• **What is being asked**
The task calls for each line of the records below in which the word "shifted" appears.

○ ○ ○ ○ ○

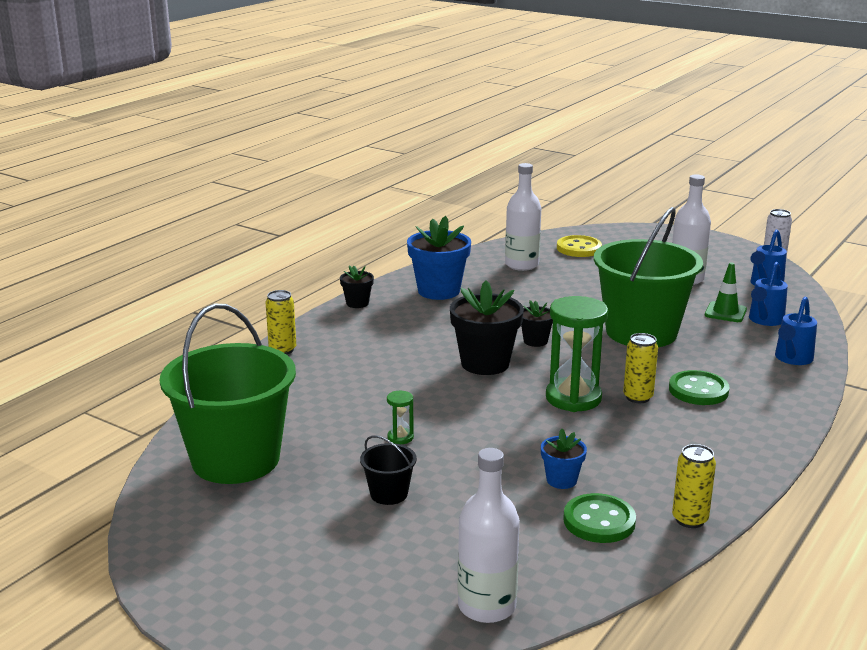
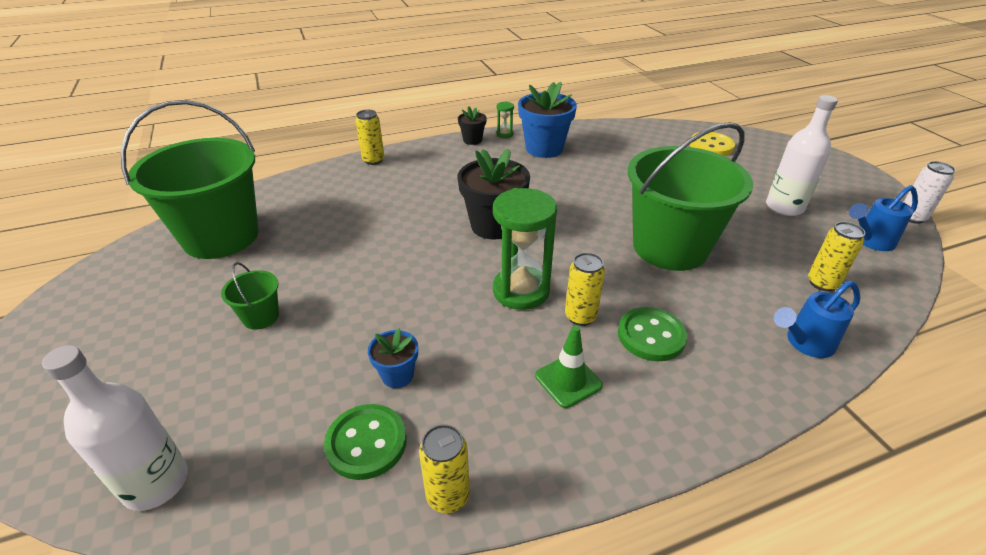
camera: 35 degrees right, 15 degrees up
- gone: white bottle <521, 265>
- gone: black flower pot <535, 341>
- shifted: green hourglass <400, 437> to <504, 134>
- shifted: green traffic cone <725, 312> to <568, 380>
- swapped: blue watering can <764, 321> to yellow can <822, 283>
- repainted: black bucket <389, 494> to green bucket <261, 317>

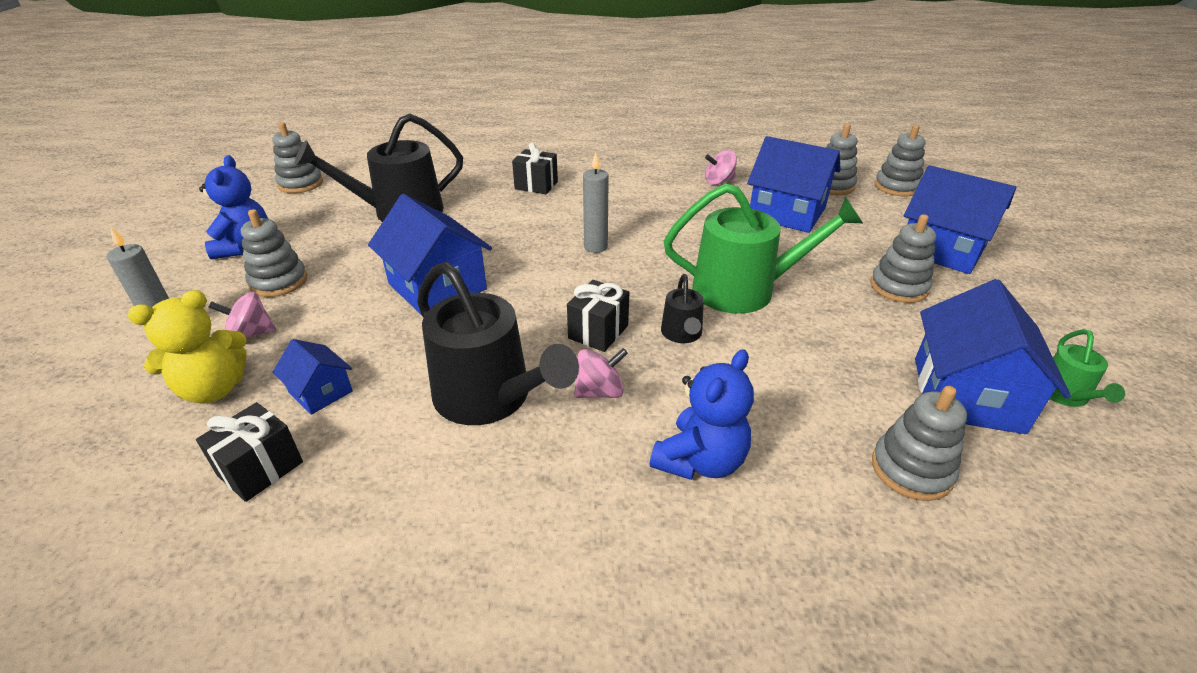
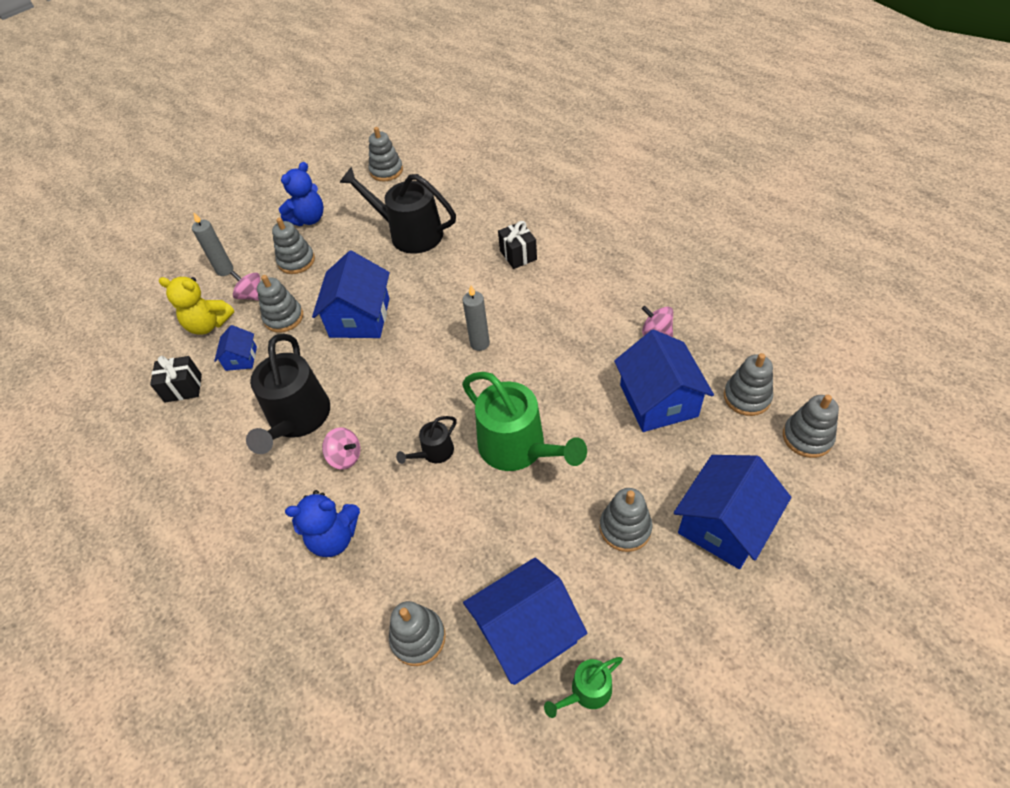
camera: 50 degrees right, 15 degrees up
- gone: black gift <598, 332>
- new: grey stacking toy <284, 318>
- rotated: blue house <941, 249> = <724, 525> 45 degrees clockwise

○ ○ ○ ○ ○

• **Answer to this task**
- shifted: green hourglass <400, 437> to <504, 134>
- shifted: green traffic cone <725, 312> to <568, 380>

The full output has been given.